### Collected data entries
*** Begin section ***
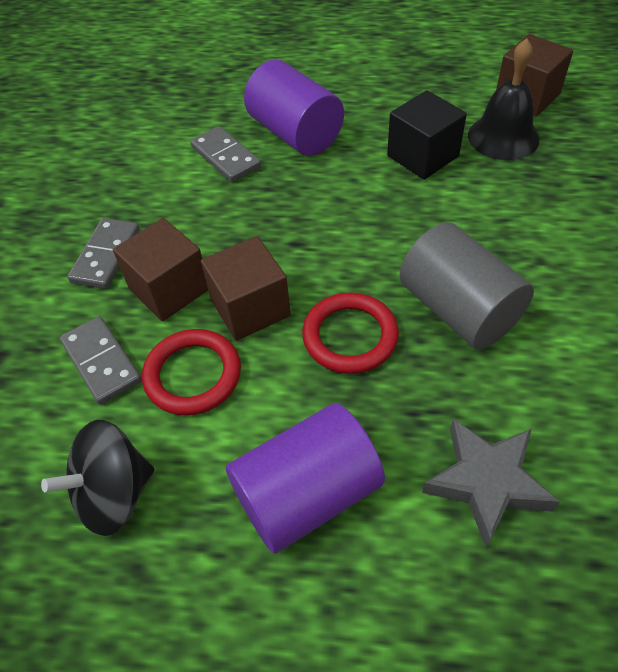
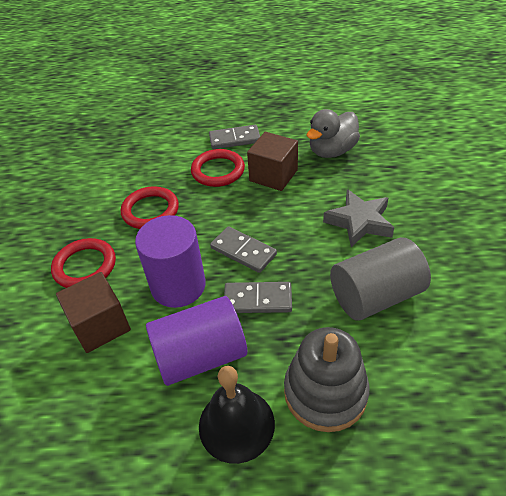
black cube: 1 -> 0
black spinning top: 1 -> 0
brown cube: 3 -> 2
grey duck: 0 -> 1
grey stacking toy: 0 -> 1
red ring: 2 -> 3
*** End section ***
### The task
Please give back every line above exactly as it stands, without pictures.

### Task response
black cube: 1 -> 0
black spinning top: 1 -> 0
brown cube: 3 -> 2
grey duck: 0 -> 1
grey stacking toy: 0 -> 1
red ring: 2 -> 3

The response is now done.